> **What to work on**
Your job with the data below: print everything from the line that holds "C7: 68nF (GND, N021) -> 4.7uF (GND, N021)" down to the line that holds "IC7: NOT (in N021, out N001) -> none", ends included, exactly, and nothing else.

> **Data under study**
....

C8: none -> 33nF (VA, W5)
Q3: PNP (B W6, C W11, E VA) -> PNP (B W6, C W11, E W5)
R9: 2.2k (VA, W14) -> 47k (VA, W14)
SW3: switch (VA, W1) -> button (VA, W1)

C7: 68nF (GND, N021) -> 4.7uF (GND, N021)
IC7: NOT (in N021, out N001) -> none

....

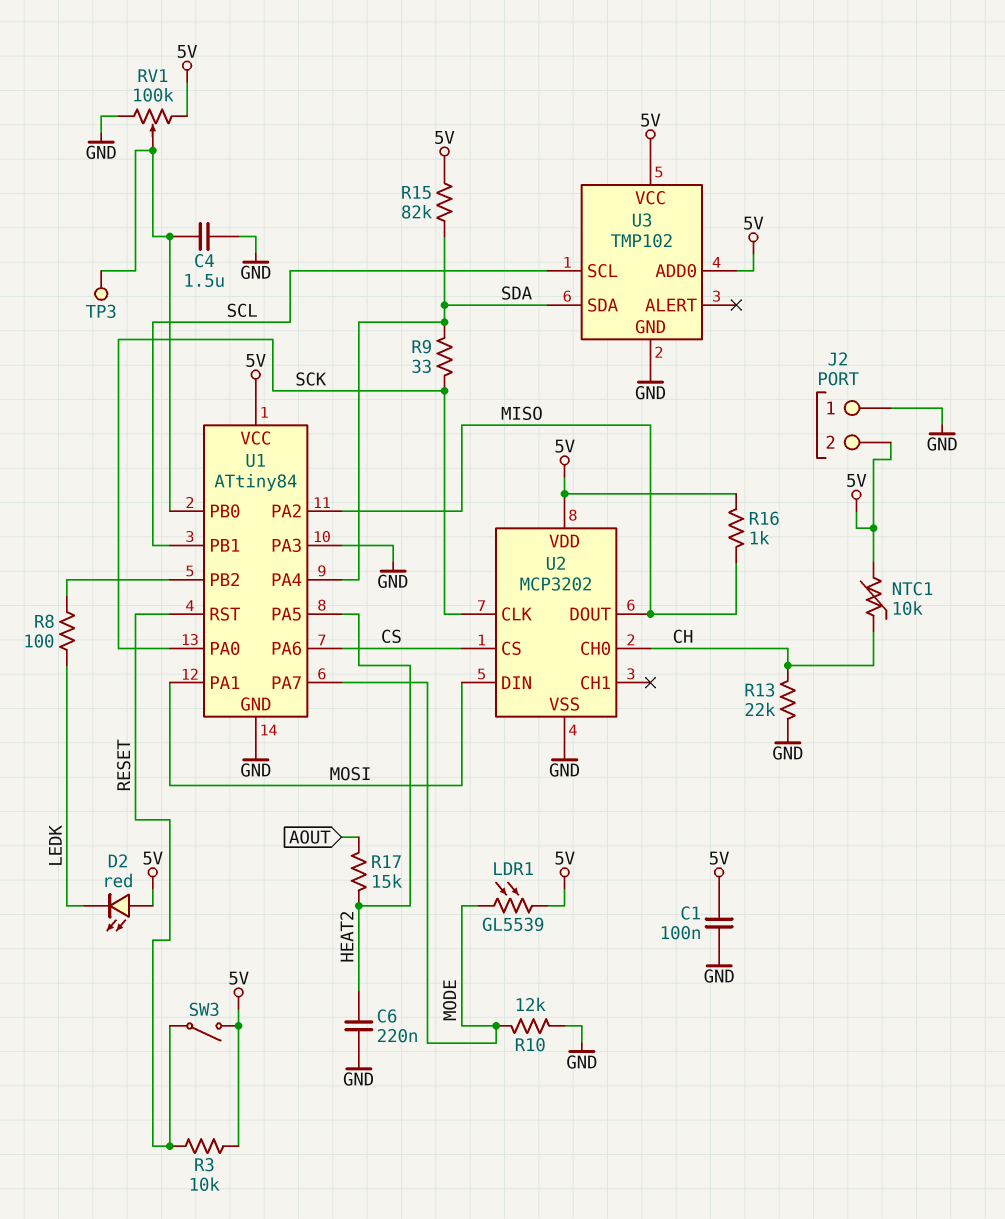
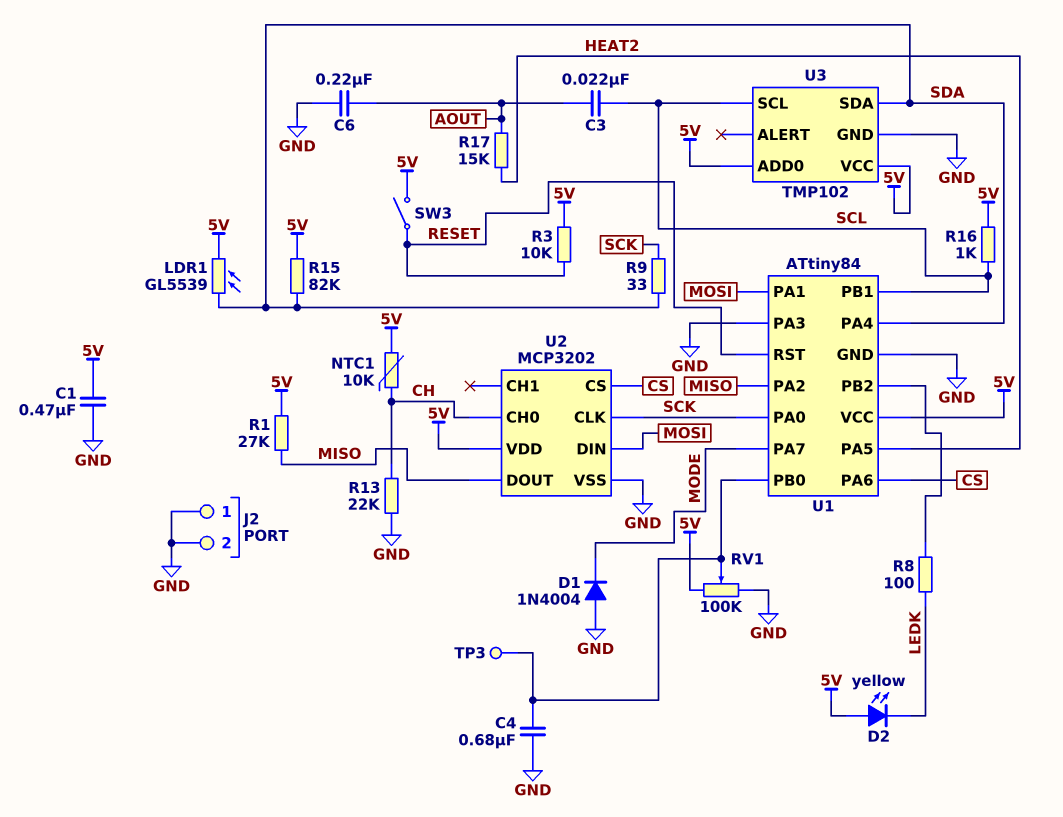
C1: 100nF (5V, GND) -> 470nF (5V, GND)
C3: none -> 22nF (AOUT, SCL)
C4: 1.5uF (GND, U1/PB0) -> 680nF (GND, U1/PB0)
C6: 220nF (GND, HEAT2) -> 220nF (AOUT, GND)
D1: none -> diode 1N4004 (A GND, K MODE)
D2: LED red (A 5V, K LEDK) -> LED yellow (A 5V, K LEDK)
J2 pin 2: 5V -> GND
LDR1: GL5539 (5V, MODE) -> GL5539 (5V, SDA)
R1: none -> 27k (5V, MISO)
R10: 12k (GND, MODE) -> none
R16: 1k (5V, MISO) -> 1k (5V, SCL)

....

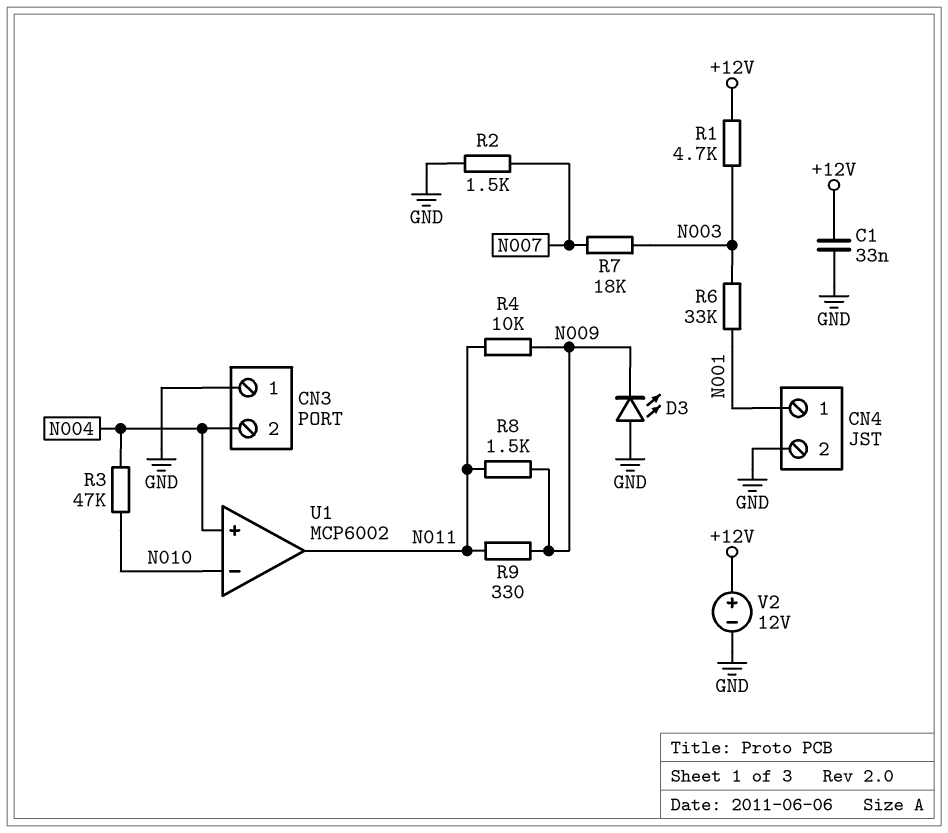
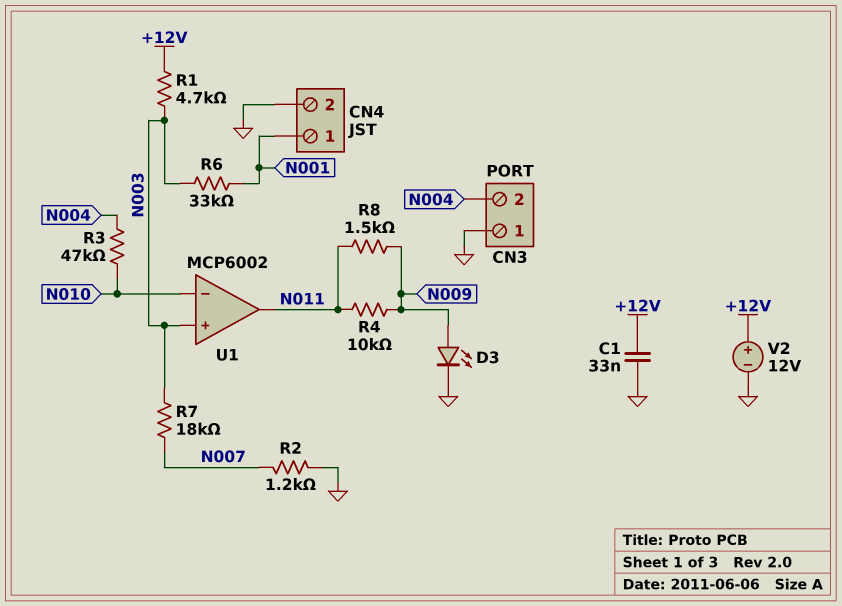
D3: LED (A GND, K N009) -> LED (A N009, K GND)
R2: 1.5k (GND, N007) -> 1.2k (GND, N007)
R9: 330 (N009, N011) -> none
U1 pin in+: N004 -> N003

....

> **Answer space**
C7: 68nF (GND, N021) -> 4.7uF (GND, N021)
IC7: NOT (in N021, out N001) -> none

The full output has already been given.